• **REQUIREMENT**
Pictures aside, each record should be reproduced exactly.

#### DATA TO PROCESS

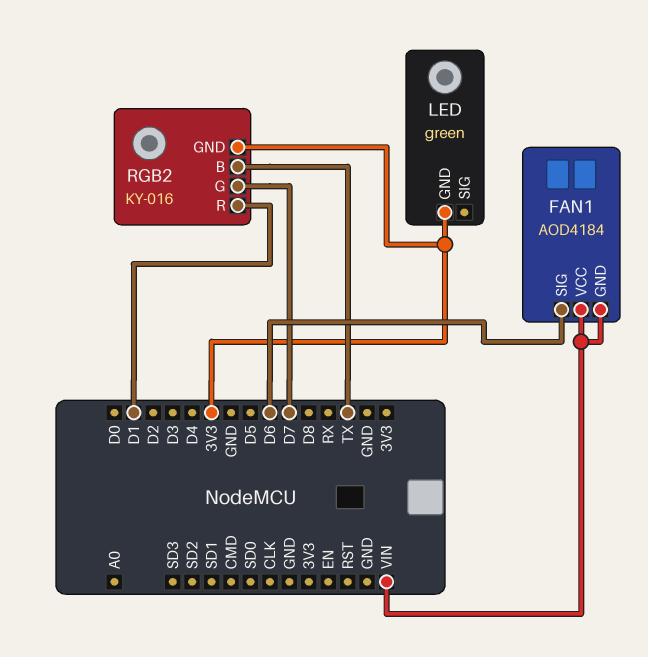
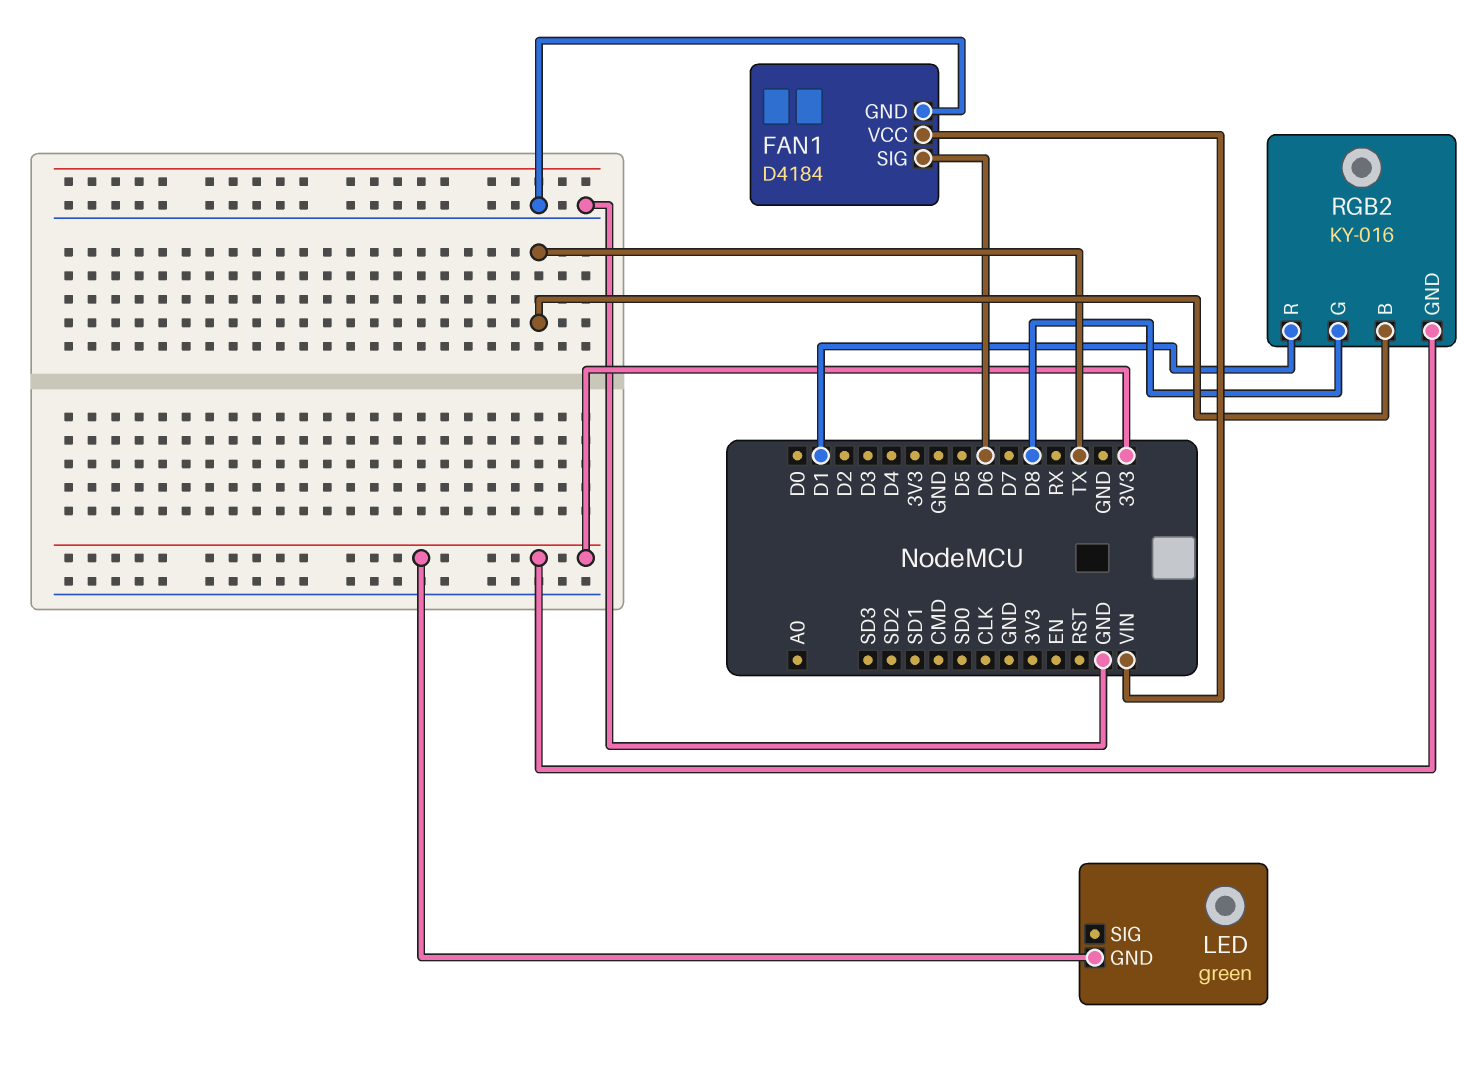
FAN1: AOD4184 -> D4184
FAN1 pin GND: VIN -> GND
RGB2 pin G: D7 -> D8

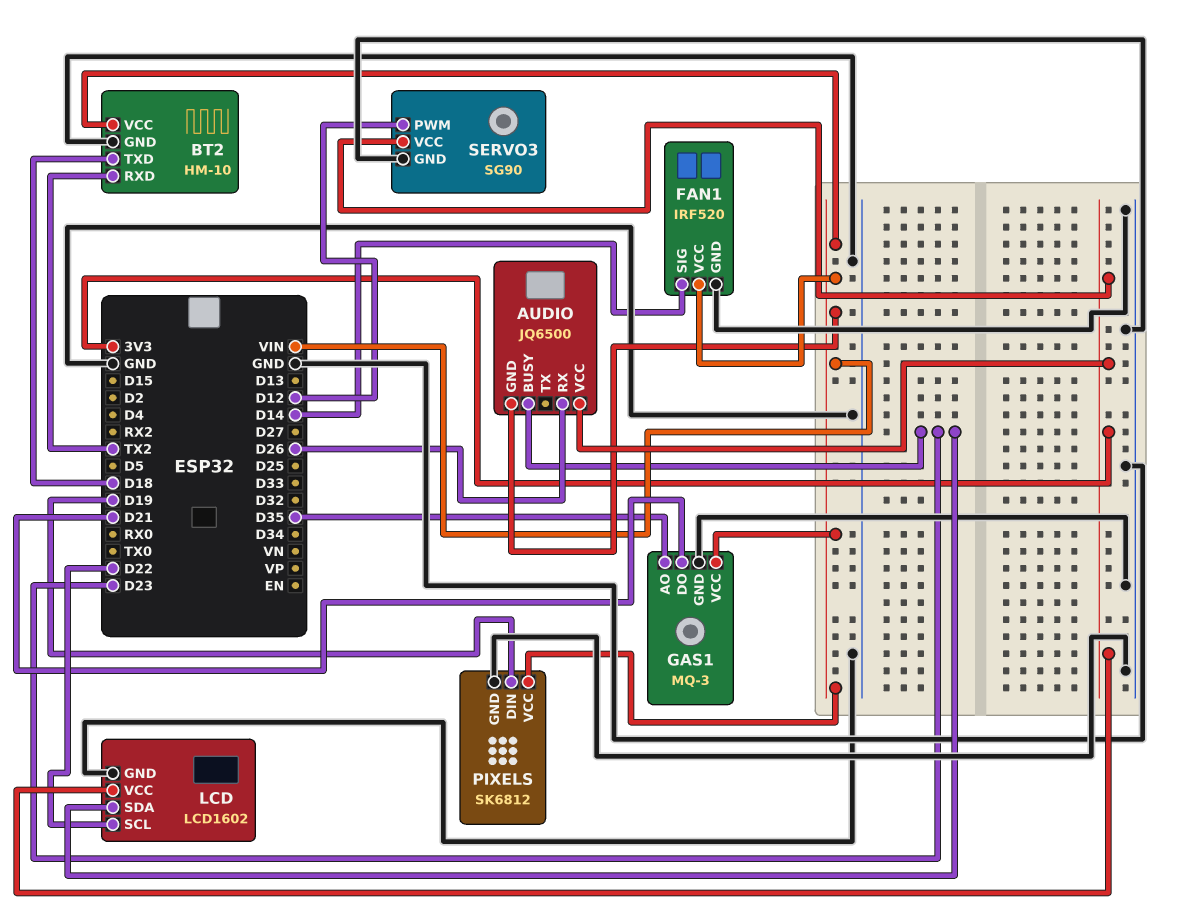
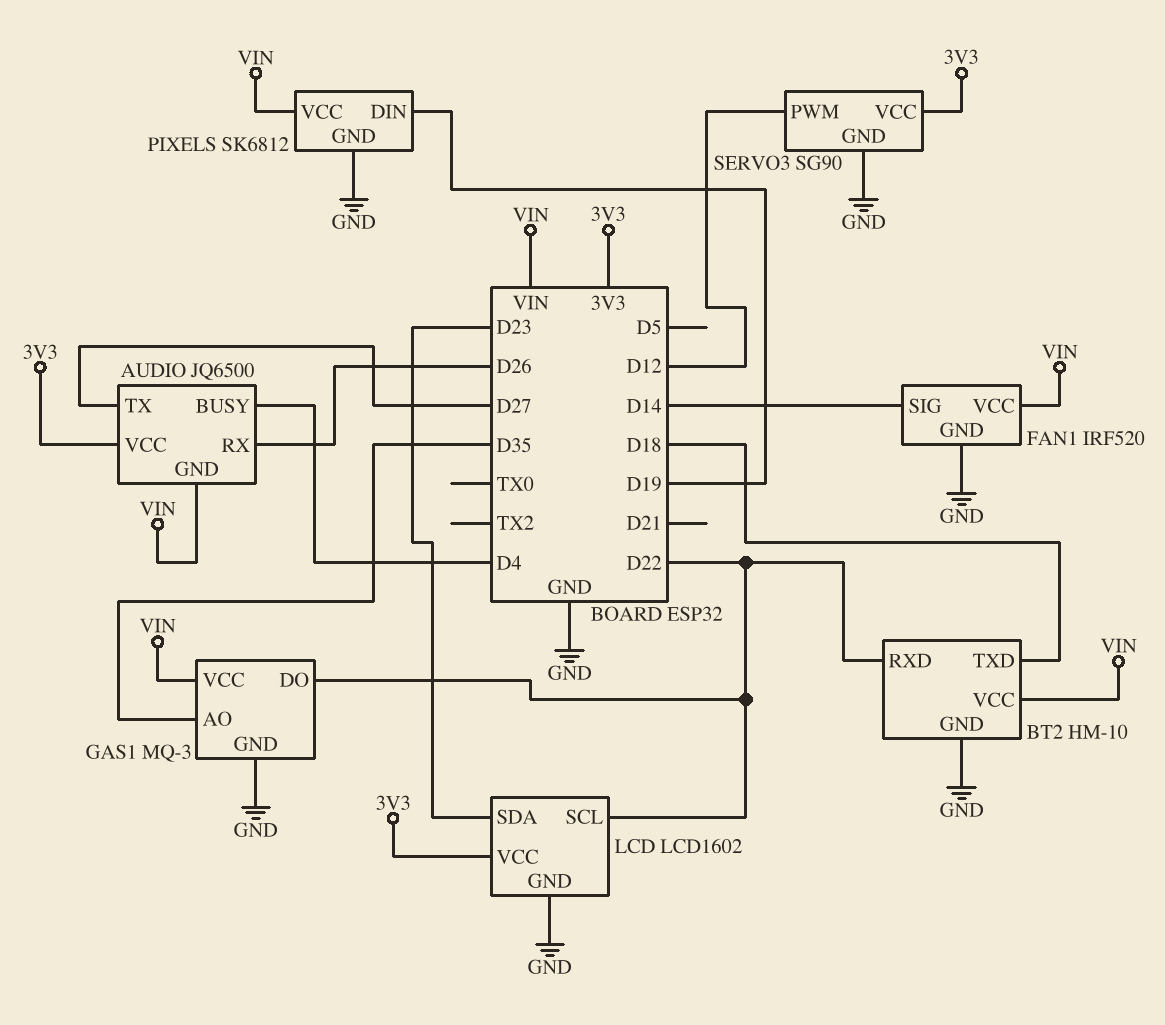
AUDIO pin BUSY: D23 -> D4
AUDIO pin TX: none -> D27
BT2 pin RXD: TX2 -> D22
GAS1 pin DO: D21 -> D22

########

• **ANSWER BOX**
FAN1: AOD4184 -> D4184
FAN1 pin GND: VIN -> GND
RGB2 pin G: D7 -> D8

AUDIO pin BUSY: D23 -> D4
AUDIO pin TX: none -> D27
BT2 pin RXD: TX2 -> D22
GAS1 pin DO: D21 -> D22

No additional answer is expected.